Segment Start: Records for this task

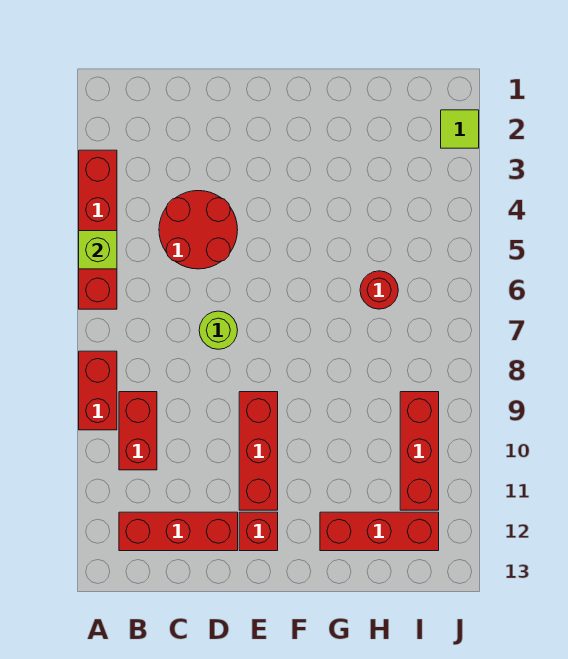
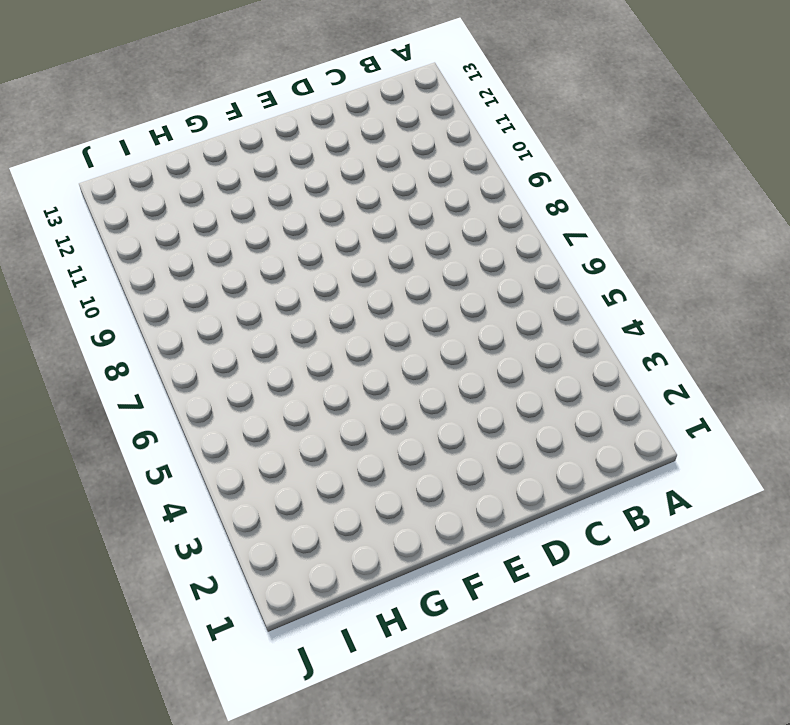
none -> red brick A3:A6 level 1
none -> red brick A8:A9 level 1
none -> red brick B9:B10 level 1

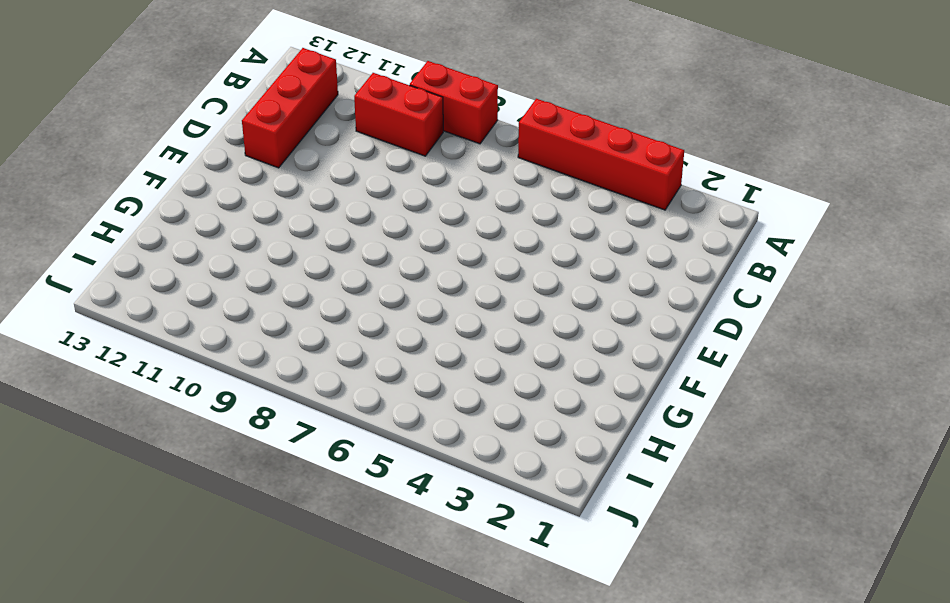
none -> red round brick C4:D5 level 1
none -> lime round brick D7 level 1
none -> red brick E9:E11 level 1

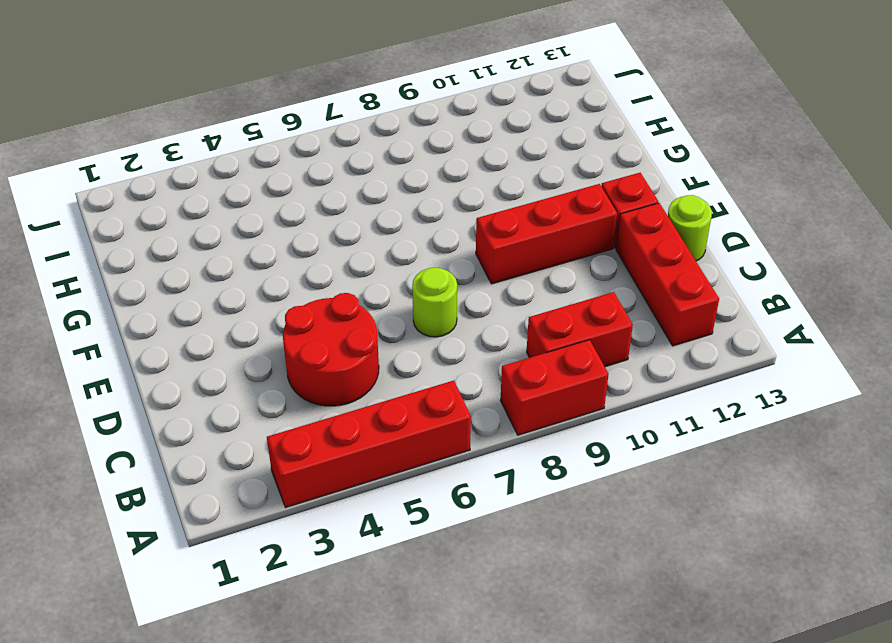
lime round brick D13 level 1 -> none
none -> red brick G12:I12 level 1
none -> red round brick H6 level 1
none -> red brick I9:I11 level 1

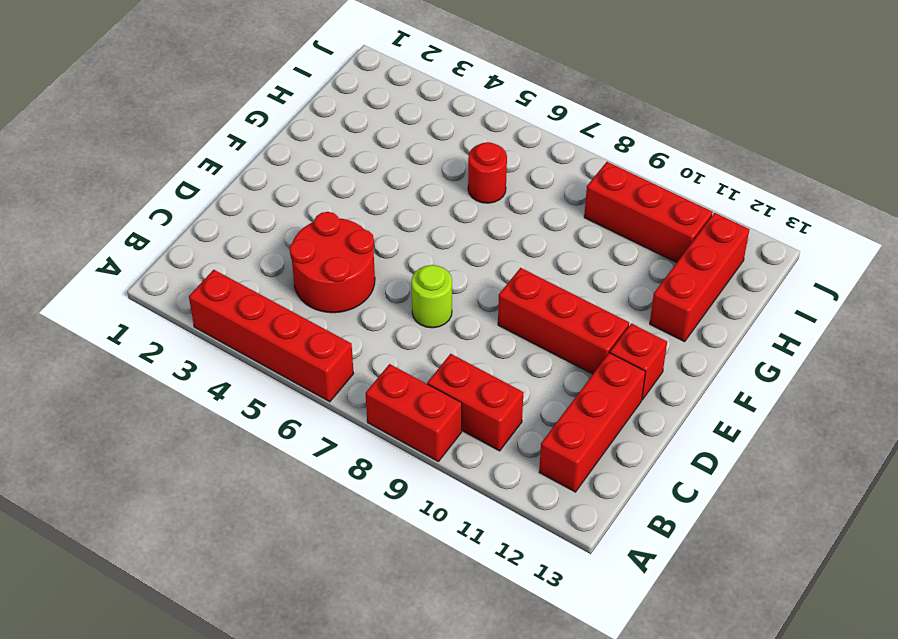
none -> lime tile J2 level 1
none -> lime brick A5 level 2

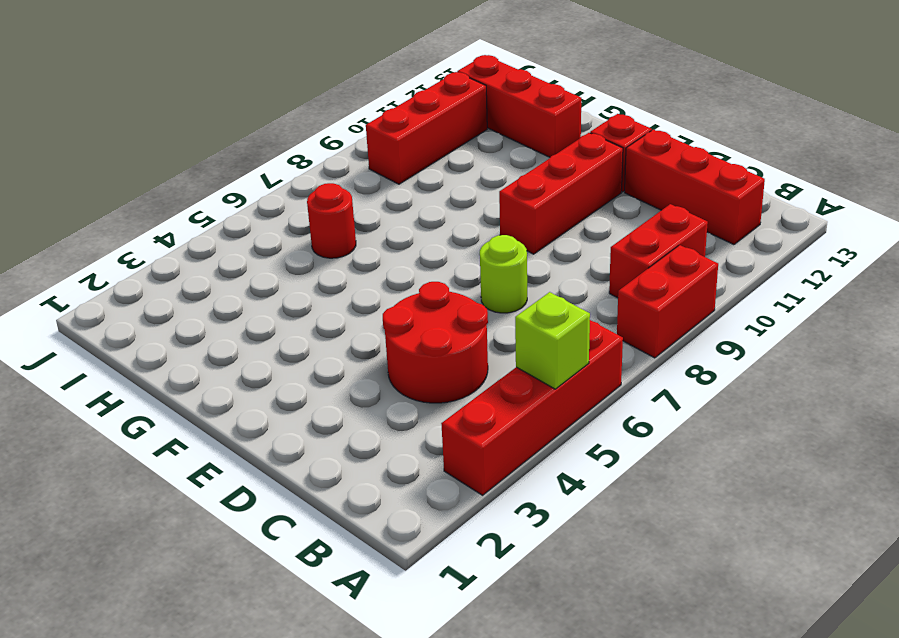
none -> lime tile J2 level 1

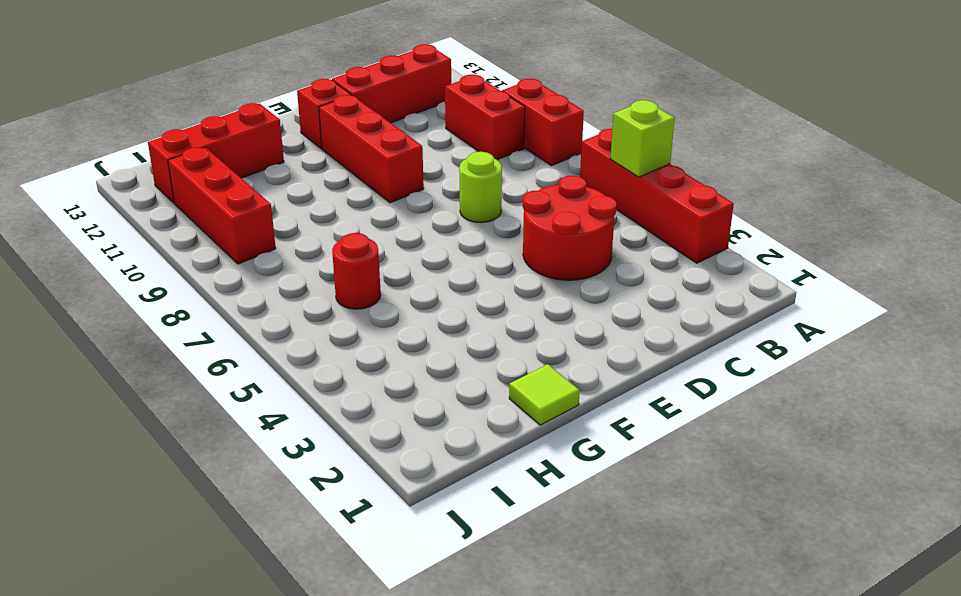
lime tile G1 level 1 -> lime tile J2 level 1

Segment End: Records for this task

▸ What you should do: Lines from the one holding "lime round brick D13 level 1 -> none" down to the last line of the entries above must be retyped exactly, inclusive of both, with no pictures and nothing else.

▸ Result for this task:
lime round brick D13 level 1 -> none
none -> red brick G12:I12 level 1
none -> red round brick H6 level 1
none -> red brick I9:I11 level 1

none -> lime tile J2 level 1
none -> lime brick A5 level 2

none -> lime tile J2 level 1

lime tile G1 level 1 -> lime tile J2 level 1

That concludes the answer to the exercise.